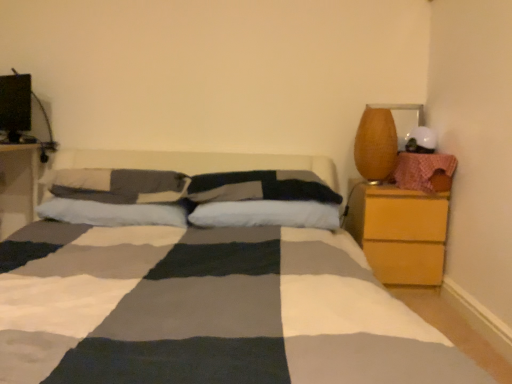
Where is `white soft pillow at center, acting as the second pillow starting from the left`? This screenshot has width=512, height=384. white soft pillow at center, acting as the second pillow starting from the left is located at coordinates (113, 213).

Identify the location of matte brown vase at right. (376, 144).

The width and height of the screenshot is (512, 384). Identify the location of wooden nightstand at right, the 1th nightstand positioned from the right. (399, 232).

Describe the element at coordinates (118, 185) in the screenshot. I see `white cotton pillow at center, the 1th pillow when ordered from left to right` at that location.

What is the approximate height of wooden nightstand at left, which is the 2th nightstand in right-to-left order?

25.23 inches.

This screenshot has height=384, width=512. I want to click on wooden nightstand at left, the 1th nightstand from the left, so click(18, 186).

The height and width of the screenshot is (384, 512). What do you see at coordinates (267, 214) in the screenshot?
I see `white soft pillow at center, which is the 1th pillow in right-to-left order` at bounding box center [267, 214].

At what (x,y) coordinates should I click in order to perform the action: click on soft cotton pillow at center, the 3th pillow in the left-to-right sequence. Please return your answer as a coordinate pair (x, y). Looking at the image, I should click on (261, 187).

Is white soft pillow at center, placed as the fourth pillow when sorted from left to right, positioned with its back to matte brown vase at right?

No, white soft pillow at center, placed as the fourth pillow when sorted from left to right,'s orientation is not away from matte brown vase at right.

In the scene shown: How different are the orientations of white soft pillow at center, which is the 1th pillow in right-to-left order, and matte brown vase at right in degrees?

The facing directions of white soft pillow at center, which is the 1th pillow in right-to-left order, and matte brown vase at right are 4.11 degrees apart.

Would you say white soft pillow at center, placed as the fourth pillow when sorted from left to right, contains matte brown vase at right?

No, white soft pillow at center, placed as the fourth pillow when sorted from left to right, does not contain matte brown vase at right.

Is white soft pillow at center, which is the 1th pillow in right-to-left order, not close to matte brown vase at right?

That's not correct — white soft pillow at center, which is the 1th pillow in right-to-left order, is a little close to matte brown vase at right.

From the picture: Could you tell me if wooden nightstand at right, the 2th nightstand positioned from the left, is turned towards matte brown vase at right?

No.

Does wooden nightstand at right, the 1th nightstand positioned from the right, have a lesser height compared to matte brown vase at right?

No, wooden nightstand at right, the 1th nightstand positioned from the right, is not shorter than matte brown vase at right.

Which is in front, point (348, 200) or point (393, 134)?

#### Exercise aim
Please write out the rows word for word, starting at the beginning of the rows and going on through the line with "Identify the location of matte", with the pictures left out.

#### Written response
Where is `white soft pillow at center, acting as the second pillow starting from the left`? This screenshot has width=512, height=384. white soft pillow at center, acting as the second pillow starting from the left is located at coordinates (113, 213).

Identify the location of matte brown vase at right. (376, 144).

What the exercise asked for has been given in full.